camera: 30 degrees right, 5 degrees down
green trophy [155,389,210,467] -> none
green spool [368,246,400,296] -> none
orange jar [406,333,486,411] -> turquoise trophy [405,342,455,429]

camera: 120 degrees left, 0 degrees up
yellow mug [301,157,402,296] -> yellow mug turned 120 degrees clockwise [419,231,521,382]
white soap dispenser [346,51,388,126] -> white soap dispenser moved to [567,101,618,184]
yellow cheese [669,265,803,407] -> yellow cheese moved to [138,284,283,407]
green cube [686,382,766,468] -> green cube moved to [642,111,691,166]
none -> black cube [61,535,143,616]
---
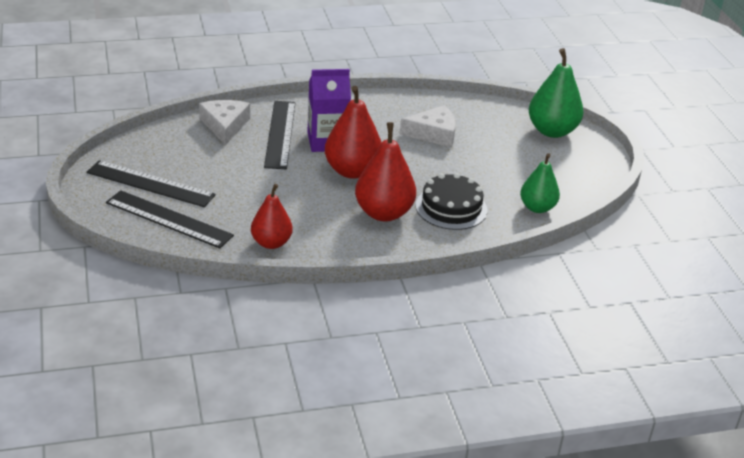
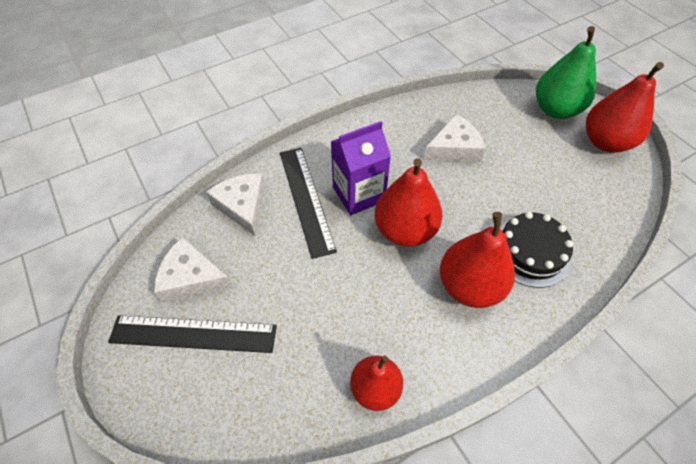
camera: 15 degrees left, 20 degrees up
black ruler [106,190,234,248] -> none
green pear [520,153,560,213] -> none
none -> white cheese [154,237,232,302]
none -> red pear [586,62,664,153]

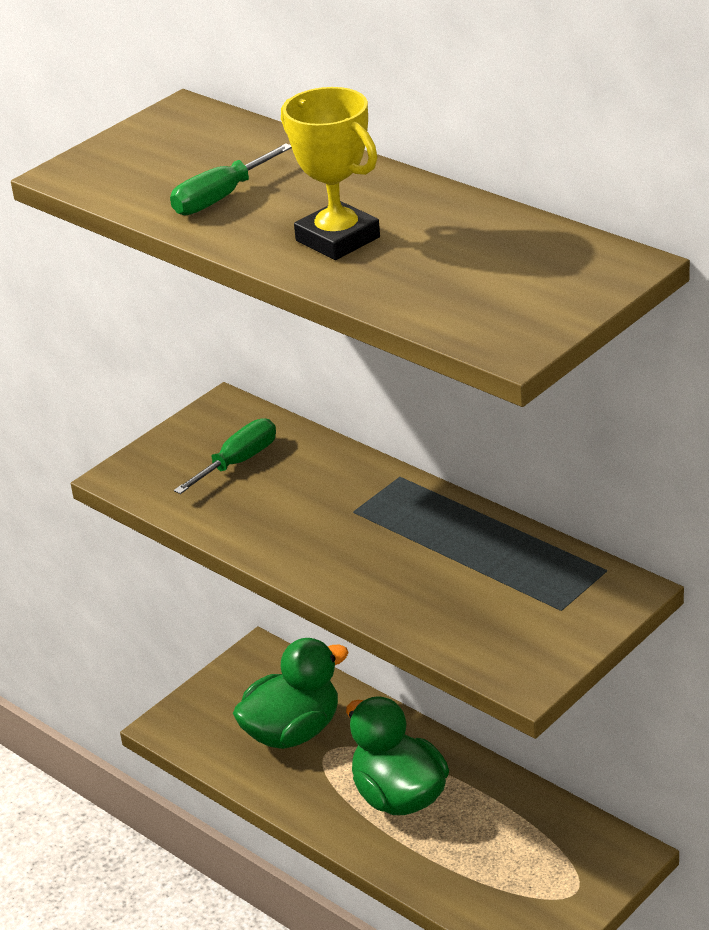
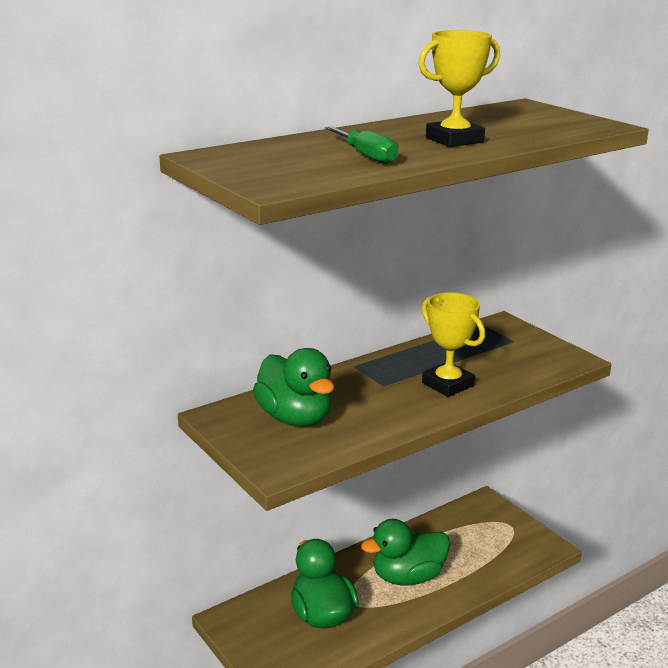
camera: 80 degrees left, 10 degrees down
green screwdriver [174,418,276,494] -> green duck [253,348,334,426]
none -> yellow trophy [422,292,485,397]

Task item>
All that is wanted is a faithful reproduction of the line above with "green spool [368,246,400,296] -> none", the line with "none -> black cube [61,535,143,616]", and every line in between.

Answer section>
green spool [368,246,400,296] -> none
orange jar [406,333,486,411] -> turquoise trophy [405,342,455,429]

camera: 120 degrees left, 0 degrees up
yellow mug [301,157,402,296] -> yellow mug turned 120 degrees clockwise [419,231,521,382]
white soap dispenser [346,51,388,126] -> white soap dispenser moved to [567,101,618,184]
yellow cheese [669,265,803,407] -> yellow cheese moved to [138,284,283,407]
green cube [686,382,766,468] -> green cube moved to [642,111,691,166]
none -> black cube [61,535,143,616]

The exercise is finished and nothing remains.